Exercise objective - All lines from the one containing "Q4: NPN 2N3904" down to the one containing "R14: none -> 150k (GND, n13)", both ends included, are to be given again exactly; omit the rest of the listing below.

Records -
######

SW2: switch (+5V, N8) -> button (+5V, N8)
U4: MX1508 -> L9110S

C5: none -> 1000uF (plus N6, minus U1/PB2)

######

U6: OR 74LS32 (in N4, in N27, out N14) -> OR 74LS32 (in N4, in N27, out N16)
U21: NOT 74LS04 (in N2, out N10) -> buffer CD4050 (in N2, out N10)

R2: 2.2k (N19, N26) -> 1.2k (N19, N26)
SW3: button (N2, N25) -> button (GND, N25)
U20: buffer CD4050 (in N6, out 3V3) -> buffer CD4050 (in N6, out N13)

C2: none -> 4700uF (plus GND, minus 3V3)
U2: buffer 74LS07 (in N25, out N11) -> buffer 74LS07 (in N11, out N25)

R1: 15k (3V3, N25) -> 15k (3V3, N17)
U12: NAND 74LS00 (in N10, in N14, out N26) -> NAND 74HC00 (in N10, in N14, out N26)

######

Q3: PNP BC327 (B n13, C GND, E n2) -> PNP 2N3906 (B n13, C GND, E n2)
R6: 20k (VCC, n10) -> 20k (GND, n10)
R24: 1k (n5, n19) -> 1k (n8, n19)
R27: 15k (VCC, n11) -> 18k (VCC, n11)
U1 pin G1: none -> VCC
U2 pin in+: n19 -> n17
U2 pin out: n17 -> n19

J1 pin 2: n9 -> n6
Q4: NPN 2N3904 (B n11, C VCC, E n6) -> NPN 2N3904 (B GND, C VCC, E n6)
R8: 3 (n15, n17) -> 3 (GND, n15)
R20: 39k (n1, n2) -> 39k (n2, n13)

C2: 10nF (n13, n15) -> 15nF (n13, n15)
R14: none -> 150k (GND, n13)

######

Answer to this task -
Q4: NPN 2N3904 (B n11, C VCC, E n6) -> NPN 2N3904 (B GND, C VCC, E n6)
R8: 3 (n15, n17) -> 3 (GND, n15)
R20: 39k (n1, n2) -> 39k (n2, n13)

C2: 10nF (n13, n15) -> 15nF (n13, n15)
R14: none -> 150k (GND, n13)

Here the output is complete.